DATA FOR THIS EXERCISE:
+++

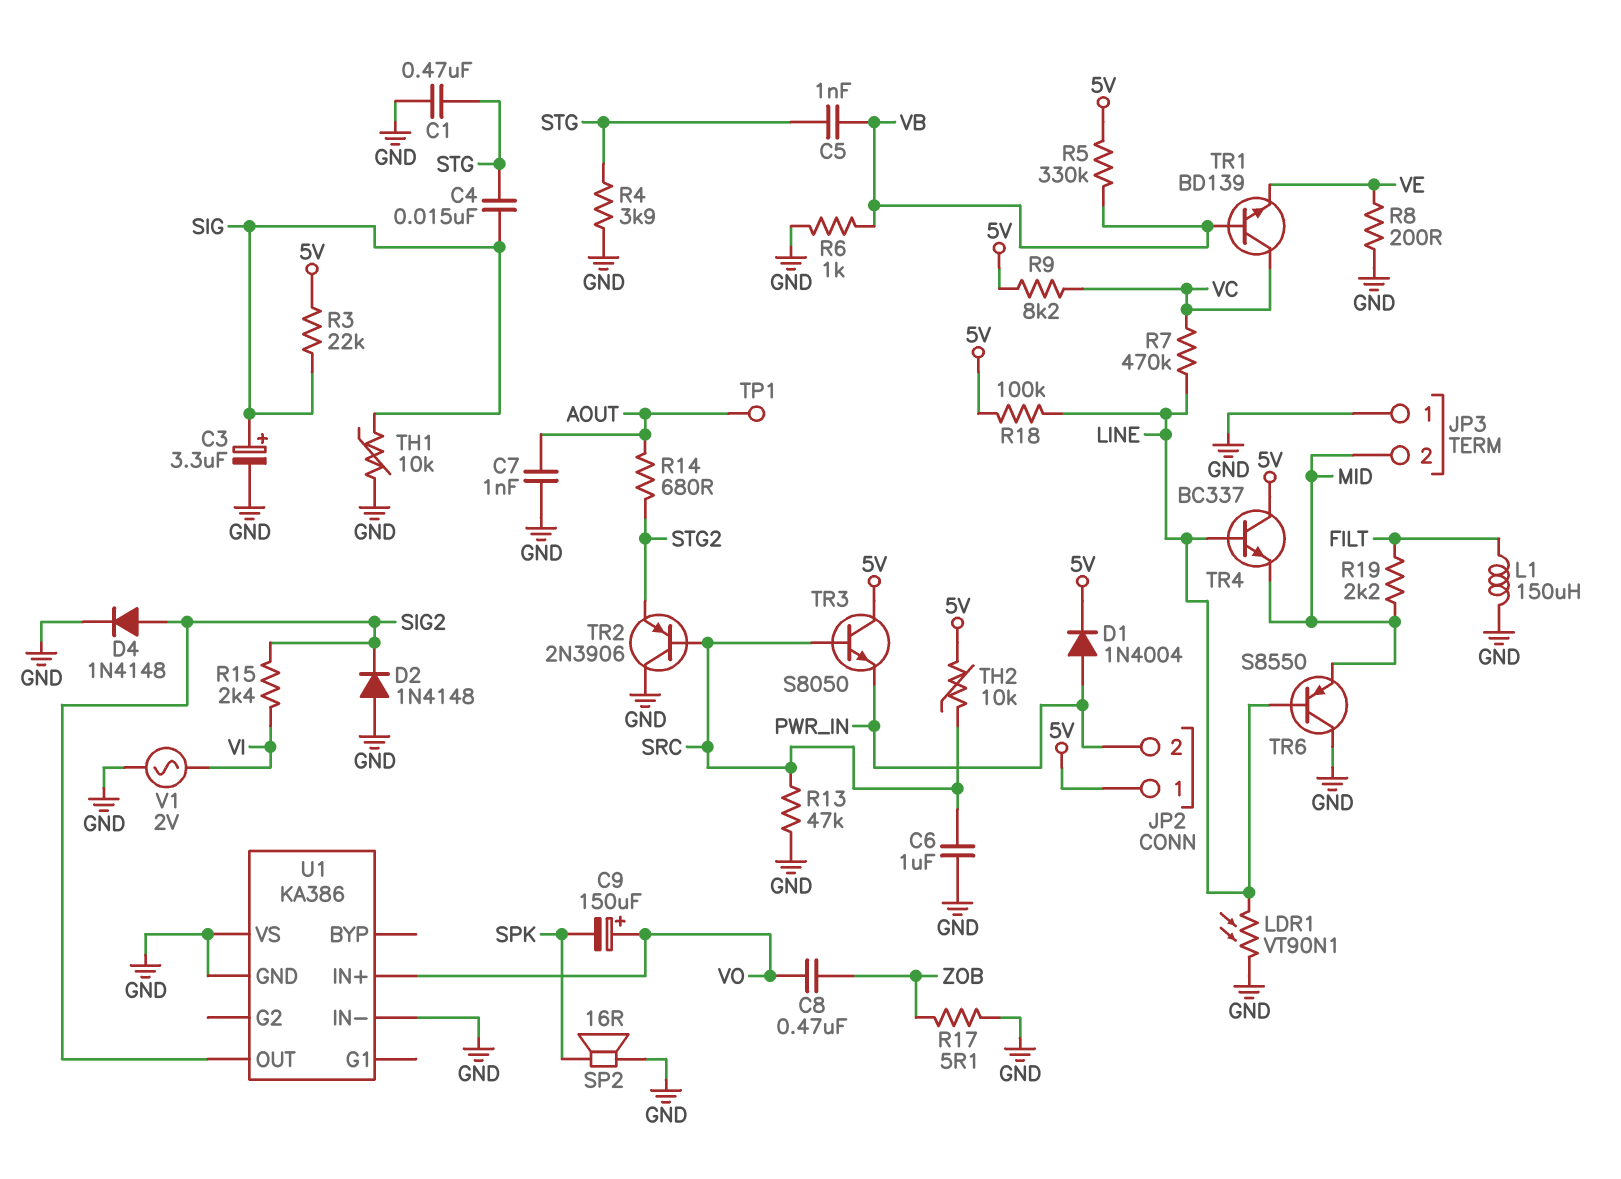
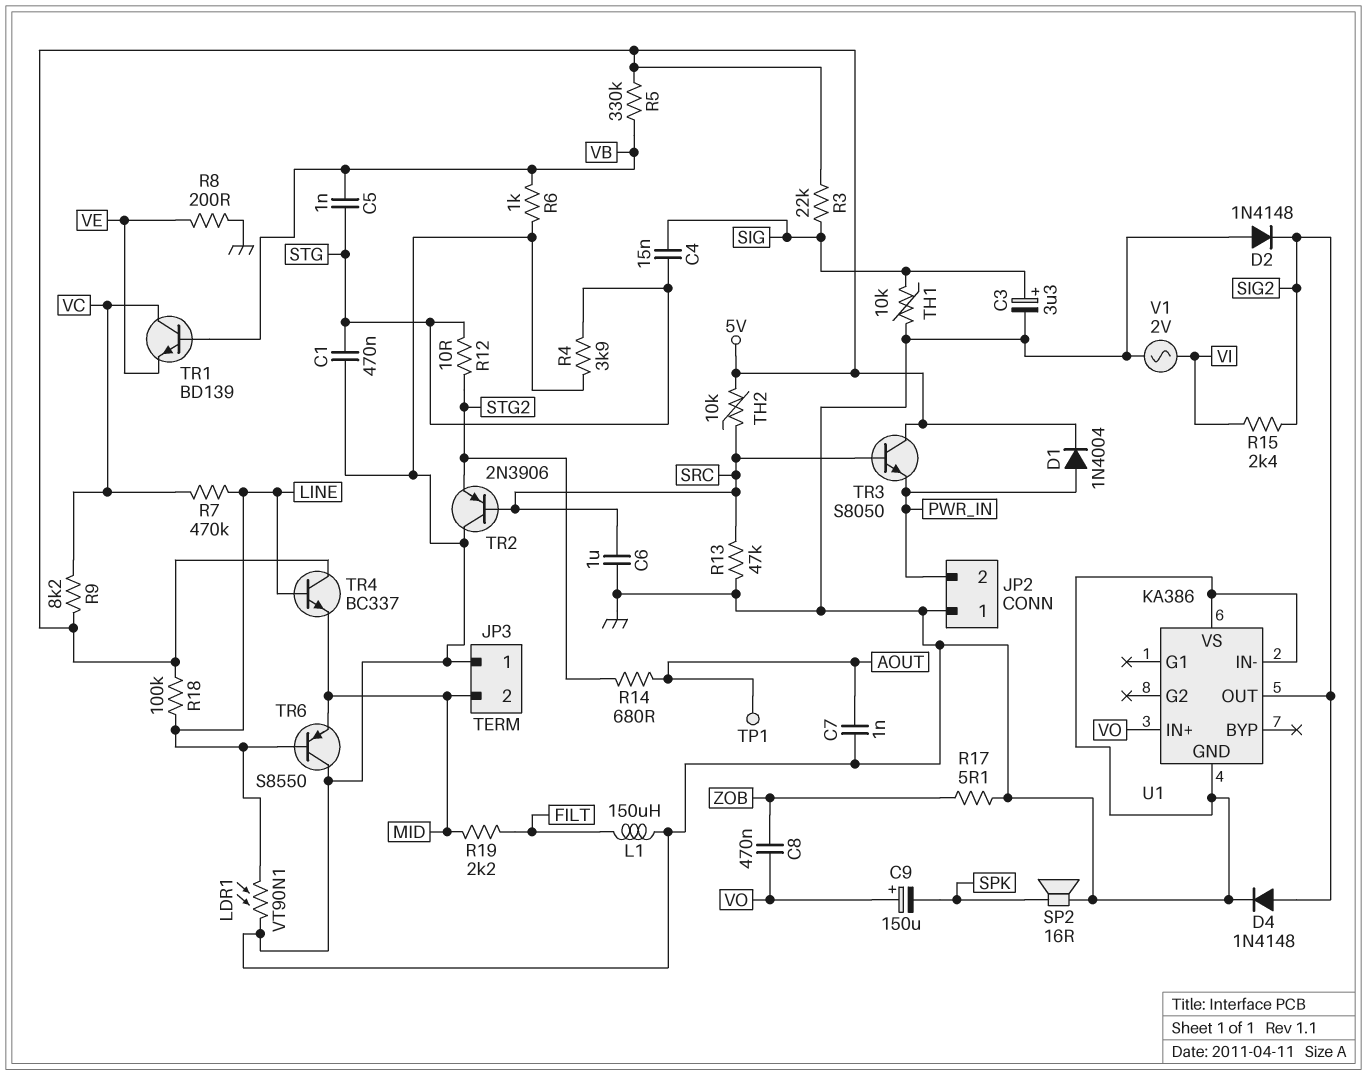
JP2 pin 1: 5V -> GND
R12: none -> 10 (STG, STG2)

+++

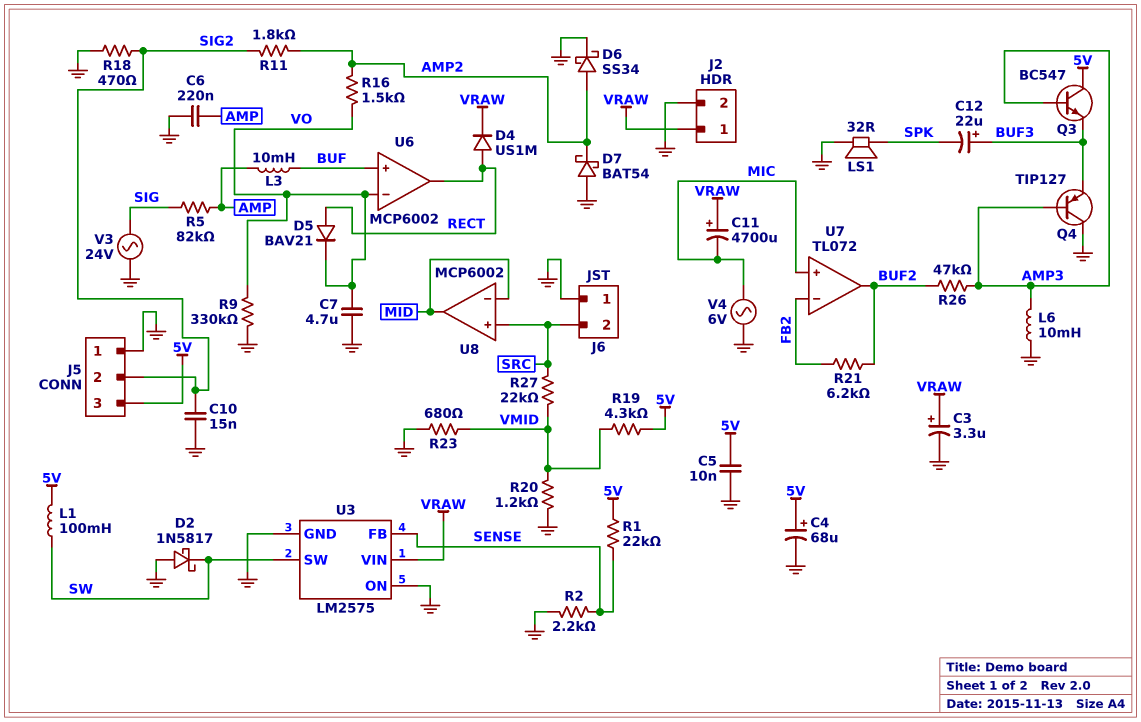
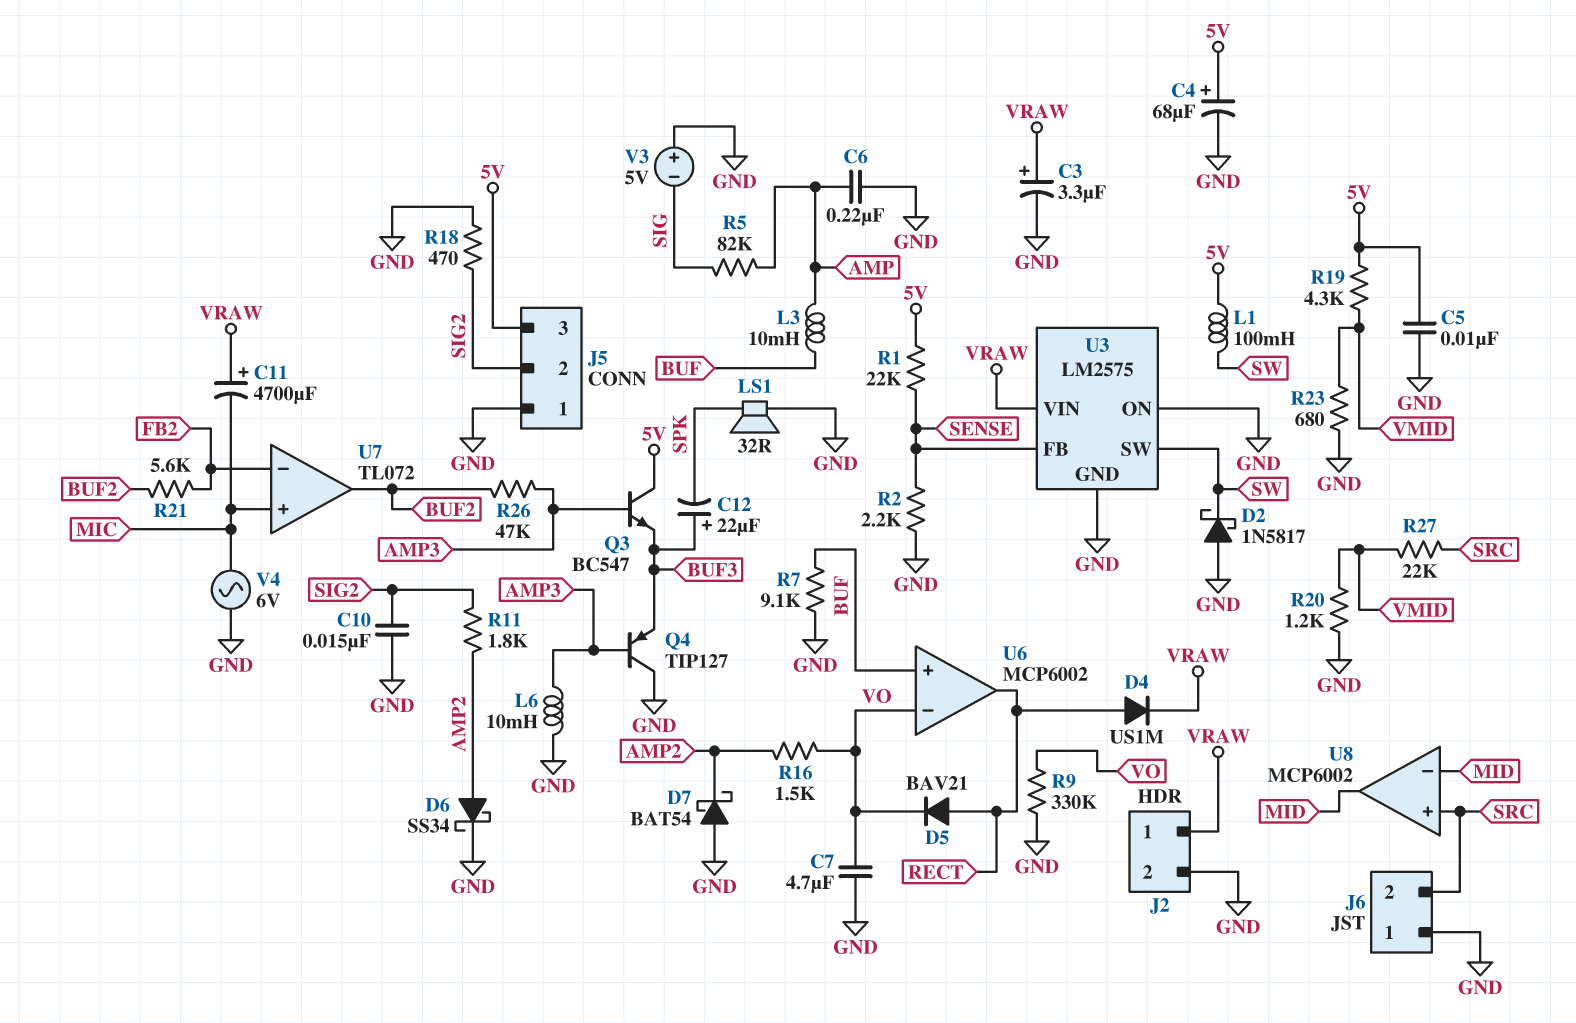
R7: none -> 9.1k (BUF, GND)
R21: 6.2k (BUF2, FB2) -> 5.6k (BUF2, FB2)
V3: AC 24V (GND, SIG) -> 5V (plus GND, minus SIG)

+++

BRIEF: Count how many lines of the listing include "none". Nothing but the number is wanted.

YOUR RESPONSE: 2